**Problem description**.
For this exercise, return only the lines in the records below from the one holding "none -> cyan brick E6:F7 level 1" through the one holding "none -> brown brick H9:J9 level 1", including both, exactly as they appear and without pictures.

=======

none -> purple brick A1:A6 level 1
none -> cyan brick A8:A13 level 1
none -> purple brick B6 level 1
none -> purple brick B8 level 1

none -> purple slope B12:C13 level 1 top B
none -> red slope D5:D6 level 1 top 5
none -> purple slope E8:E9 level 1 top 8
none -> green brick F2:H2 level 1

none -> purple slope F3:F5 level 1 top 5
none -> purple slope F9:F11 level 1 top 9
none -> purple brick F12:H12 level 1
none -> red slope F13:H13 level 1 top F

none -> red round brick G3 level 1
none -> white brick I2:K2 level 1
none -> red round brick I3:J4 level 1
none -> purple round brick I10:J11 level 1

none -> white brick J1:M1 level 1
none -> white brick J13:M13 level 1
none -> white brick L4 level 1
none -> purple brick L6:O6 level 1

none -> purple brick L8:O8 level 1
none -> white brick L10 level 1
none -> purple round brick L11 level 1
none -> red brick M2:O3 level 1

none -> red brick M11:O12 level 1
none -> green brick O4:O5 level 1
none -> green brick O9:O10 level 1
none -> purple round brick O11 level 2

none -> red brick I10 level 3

=======

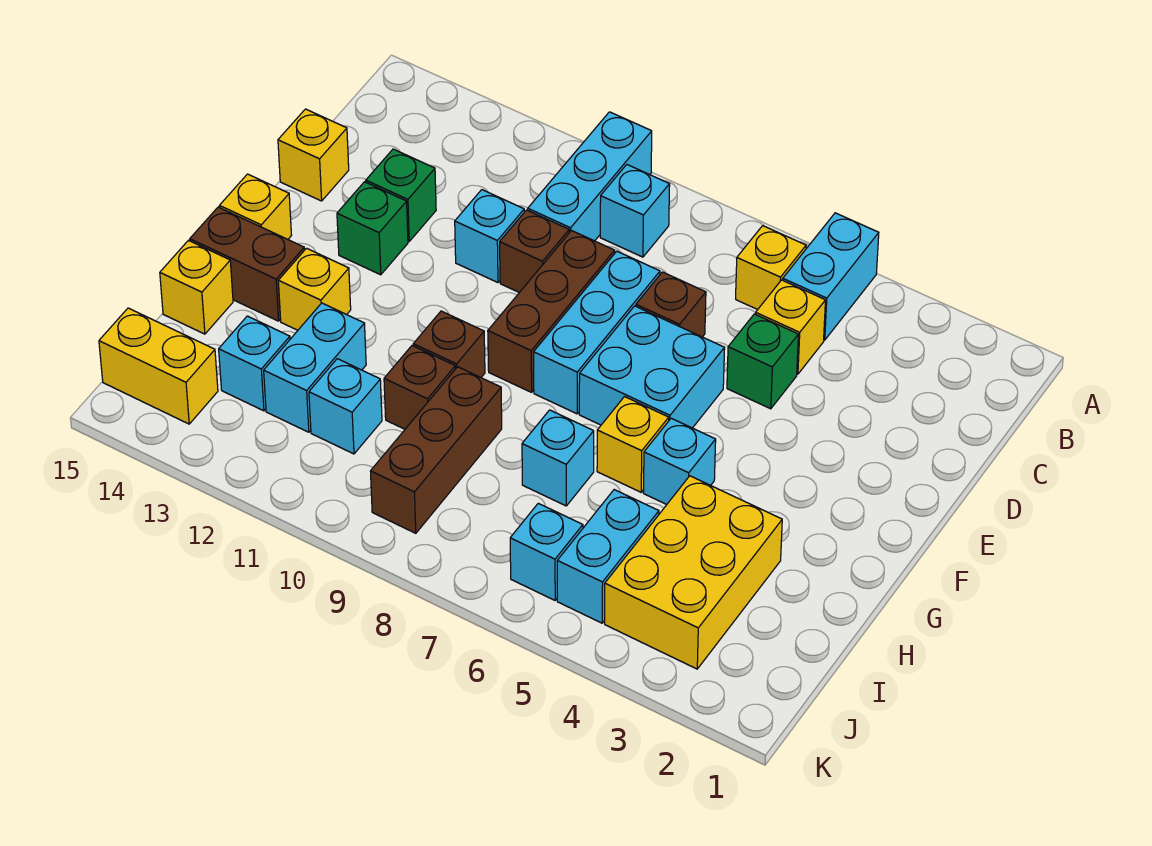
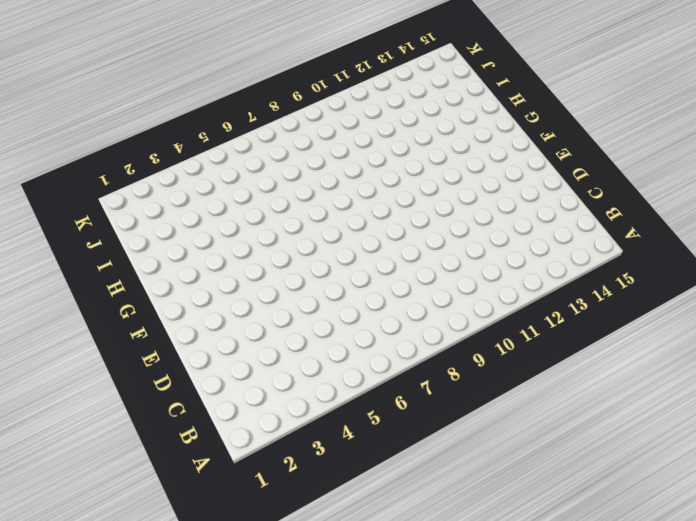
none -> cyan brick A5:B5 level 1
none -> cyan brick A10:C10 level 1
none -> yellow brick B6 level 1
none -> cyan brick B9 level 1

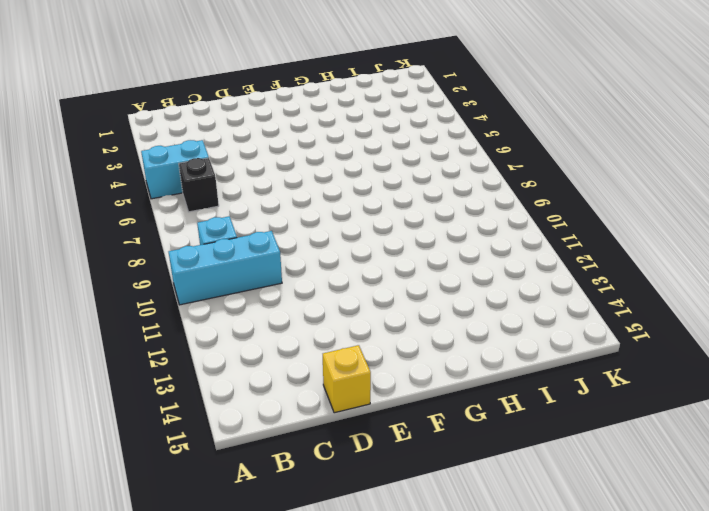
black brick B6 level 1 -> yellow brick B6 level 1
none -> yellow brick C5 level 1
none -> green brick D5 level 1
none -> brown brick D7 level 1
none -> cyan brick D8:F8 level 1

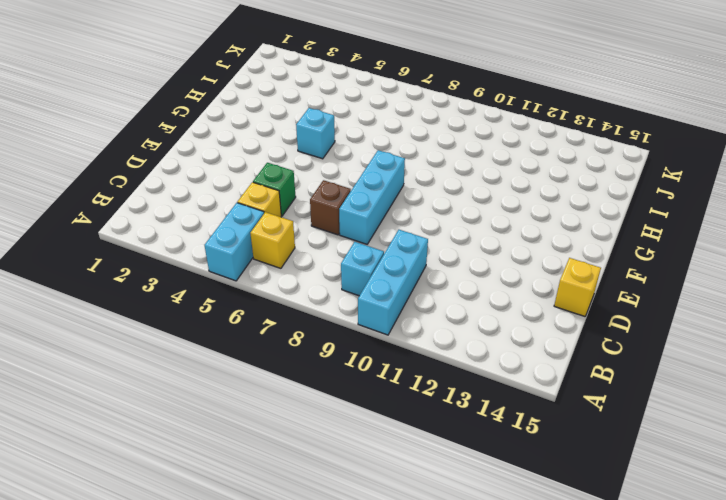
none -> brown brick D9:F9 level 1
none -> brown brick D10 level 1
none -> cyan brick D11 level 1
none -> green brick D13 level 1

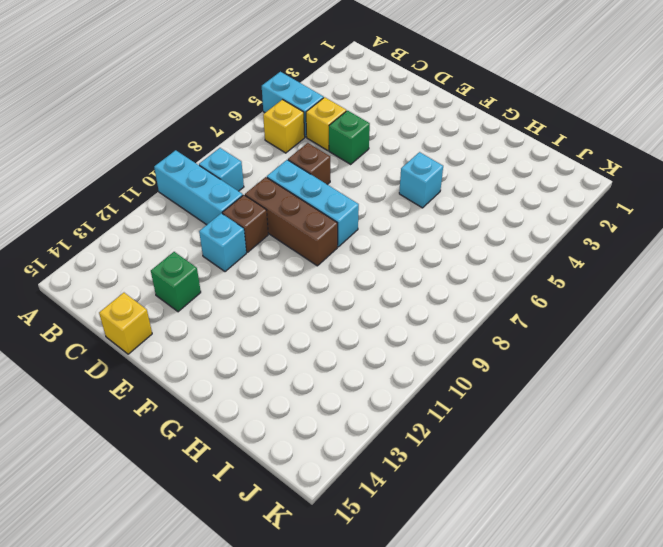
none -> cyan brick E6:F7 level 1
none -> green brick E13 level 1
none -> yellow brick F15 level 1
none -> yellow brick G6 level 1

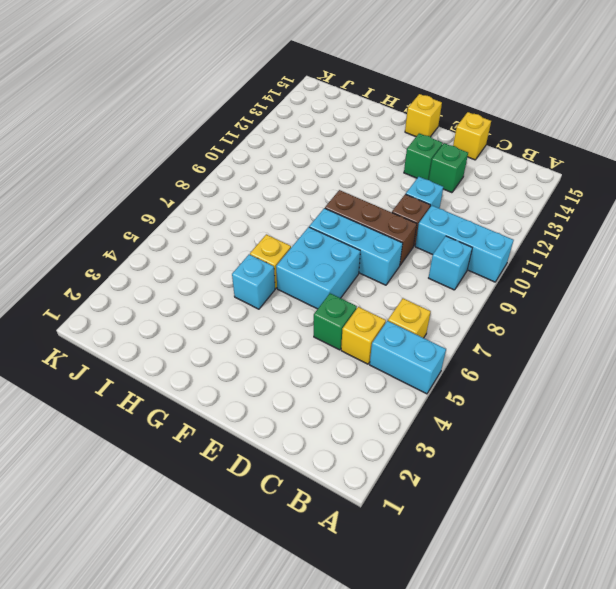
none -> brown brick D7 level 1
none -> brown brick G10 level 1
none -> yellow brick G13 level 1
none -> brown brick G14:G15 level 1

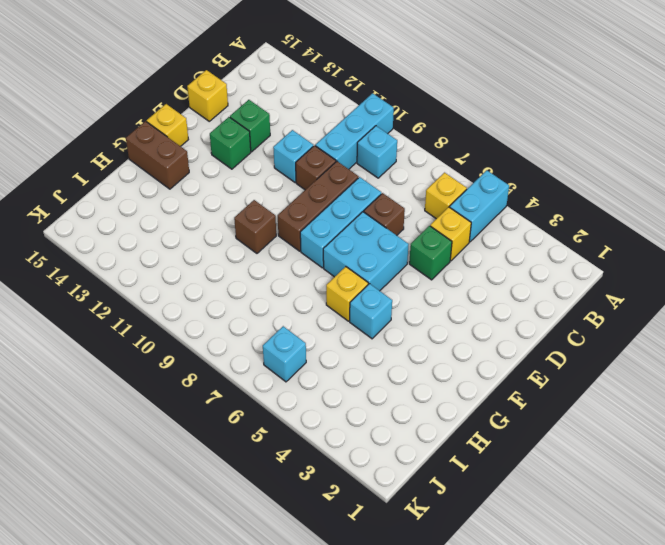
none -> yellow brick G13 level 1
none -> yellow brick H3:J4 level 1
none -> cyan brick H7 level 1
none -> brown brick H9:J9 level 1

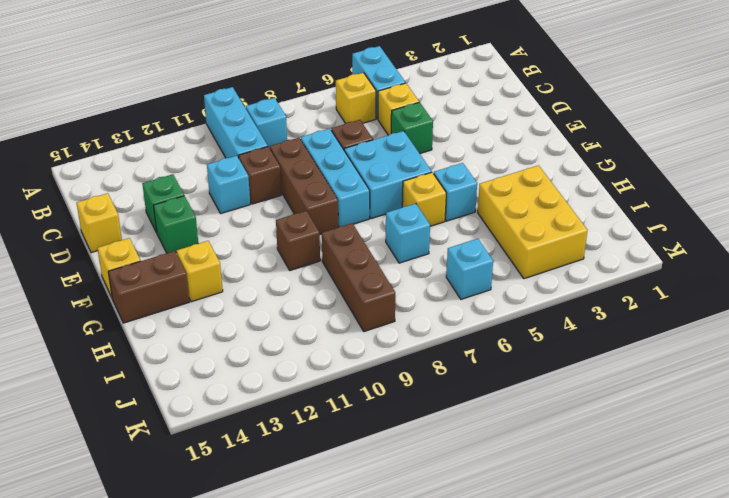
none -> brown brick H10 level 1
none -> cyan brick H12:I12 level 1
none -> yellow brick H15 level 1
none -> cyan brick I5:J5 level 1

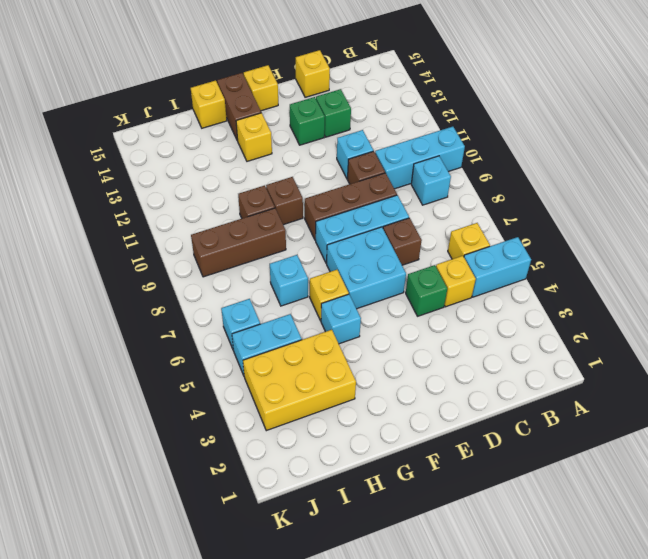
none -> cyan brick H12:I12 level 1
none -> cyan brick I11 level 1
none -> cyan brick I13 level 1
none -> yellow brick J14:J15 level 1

=======

**Solution below**.
none -> cyan brick E6:F7 level 1
none -> green brick E13 level 1
none -> yellow brick F15 level 1
none -> yellow brick G6 level 1

none -> brown brick D7 level 1
none -> brown brick G10 level 1
none -> yellow brick G13 level 1
none -> brown brick G14:G15 level 1

none -> yellow brick G13 level 1
none -> yellow brick H3:J4 level 1
none -> cyan brick H7 level 1
none -> brown brick H9:J9 level 1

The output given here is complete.